Exercise description:
Report each line of the entries that includes "became" by copying it.

Exercise materials:
● ● ● ● ● ● ●
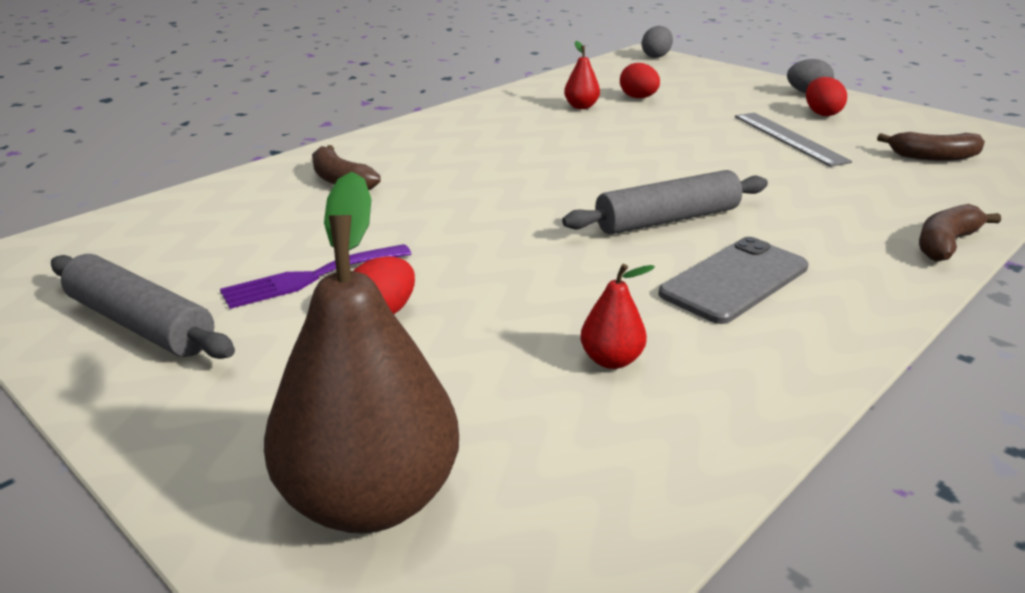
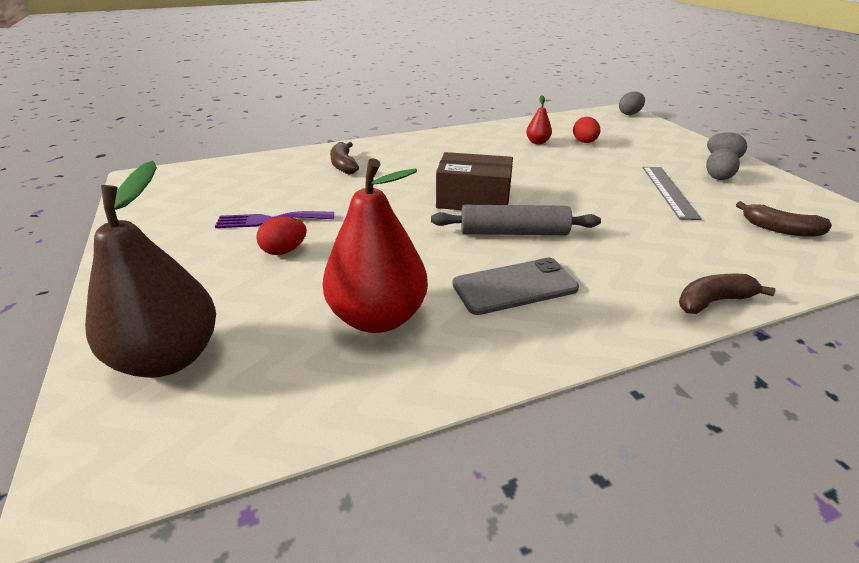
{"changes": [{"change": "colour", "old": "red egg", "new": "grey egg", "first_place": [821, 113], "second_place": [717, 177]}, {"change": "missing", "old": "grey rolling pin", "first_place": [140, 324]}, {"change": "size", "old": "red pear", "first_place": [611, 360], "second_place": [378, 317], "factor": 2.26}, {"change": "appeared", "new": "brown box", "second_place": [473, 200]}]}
● ● ● ● ● ● ●
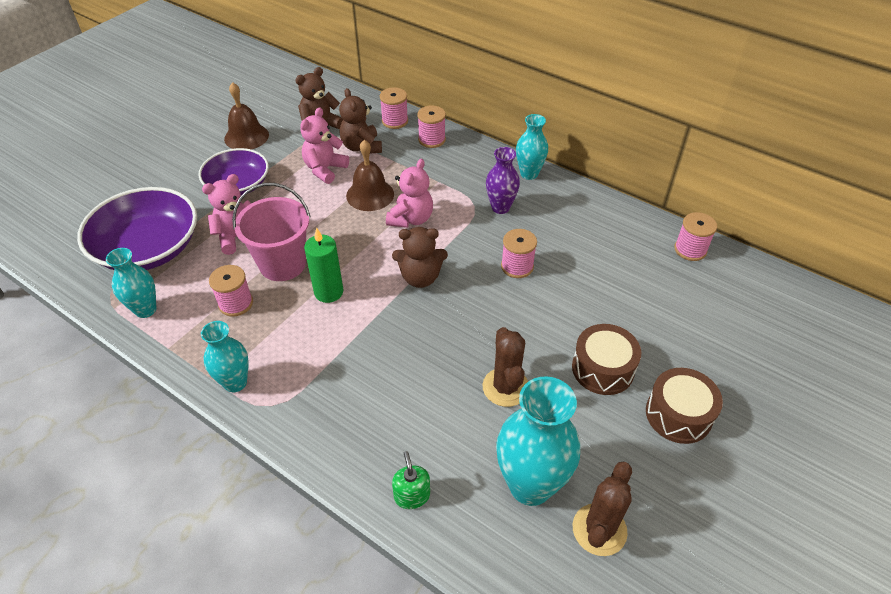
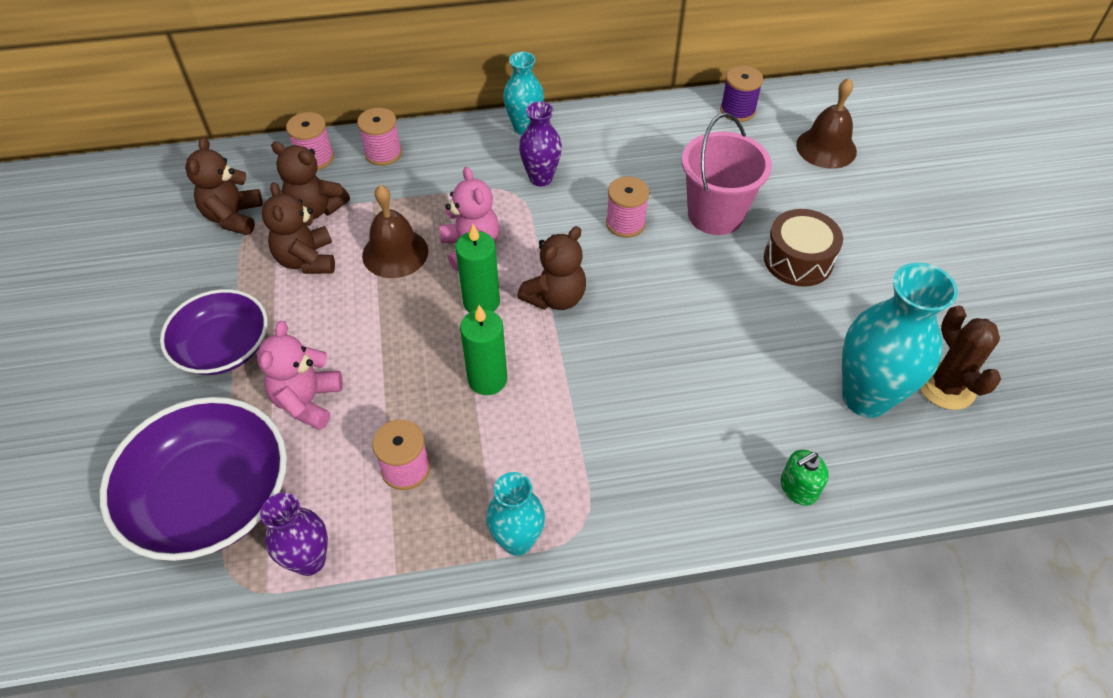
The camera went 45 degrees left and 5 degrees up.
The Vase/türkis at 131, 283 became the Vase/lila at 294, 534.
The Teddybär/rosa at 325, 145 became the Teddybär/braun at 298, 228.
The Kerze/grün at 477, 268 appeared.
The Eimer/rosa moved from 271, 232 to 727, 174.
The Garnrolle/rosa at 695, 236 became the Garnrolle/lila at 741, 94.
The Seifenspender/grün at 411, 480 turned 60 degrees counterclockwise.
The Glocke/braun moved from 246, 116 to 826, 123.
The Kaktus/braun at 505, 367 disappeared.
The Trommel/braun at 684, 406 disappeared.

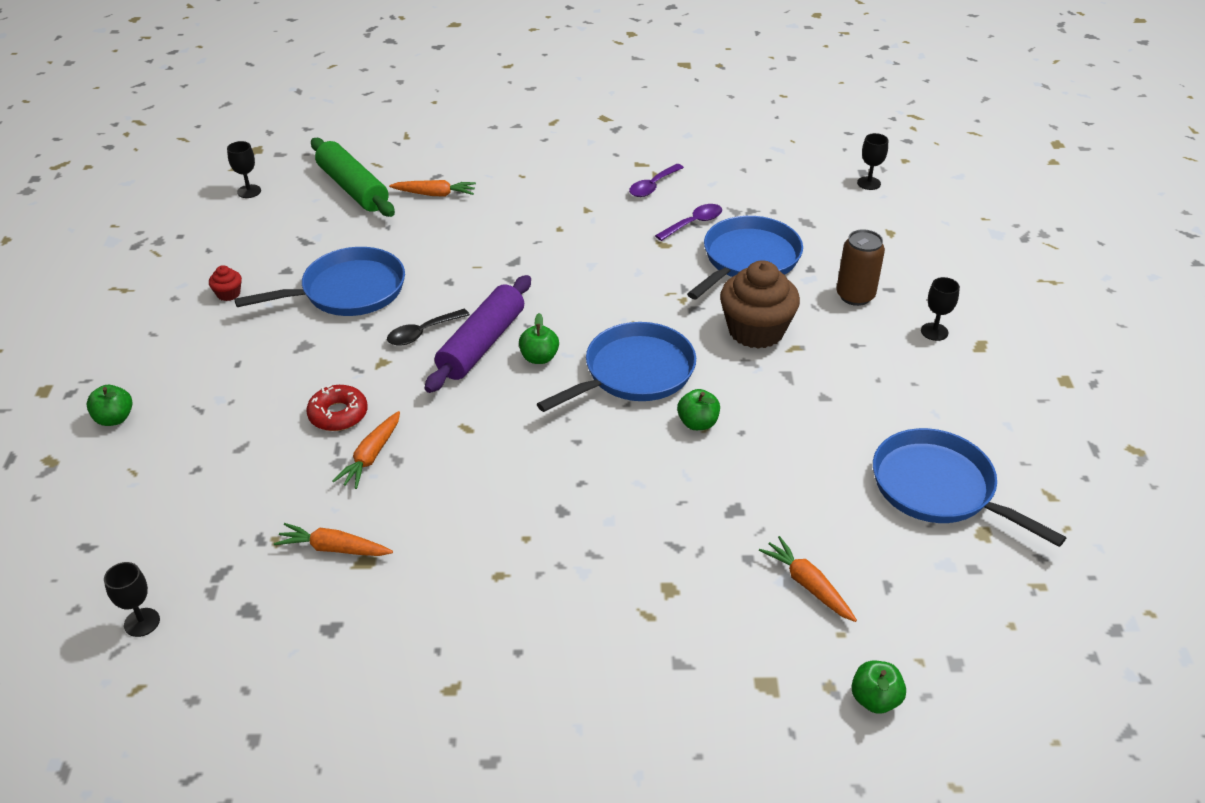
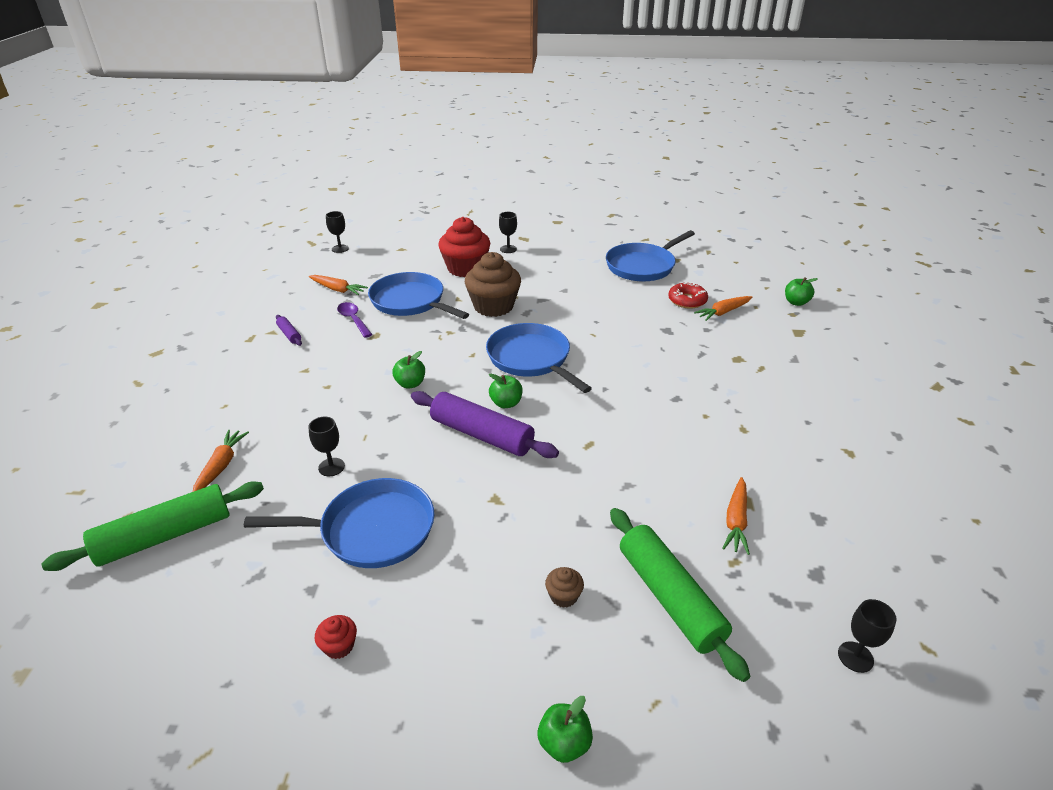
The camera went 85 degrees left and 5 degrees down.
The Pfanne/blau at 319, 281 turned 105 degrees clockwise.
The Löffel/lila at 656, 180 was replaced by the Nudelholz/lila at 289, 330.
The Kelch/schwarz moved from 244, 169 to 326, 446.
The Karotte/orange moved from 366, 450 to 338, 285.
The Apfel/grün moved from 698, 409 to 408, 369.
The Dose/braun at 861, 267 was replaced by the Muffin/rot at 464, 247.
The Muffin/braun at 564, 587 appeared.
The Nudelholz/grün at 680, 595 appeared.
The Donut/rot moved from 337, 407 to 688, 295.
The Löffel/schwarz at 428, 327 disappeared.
● ● ● ● ● ● ●
Worked solution:
The Vase/türkis at 131, 283 became the Vase/lila at 294, 534.
The Teddybär/rosa at 325, 145 became the Teddybär/braun at 298, 228.
The Garnrolle/rosa at 695, 236 became the Garnrolle/lila at 741, 94.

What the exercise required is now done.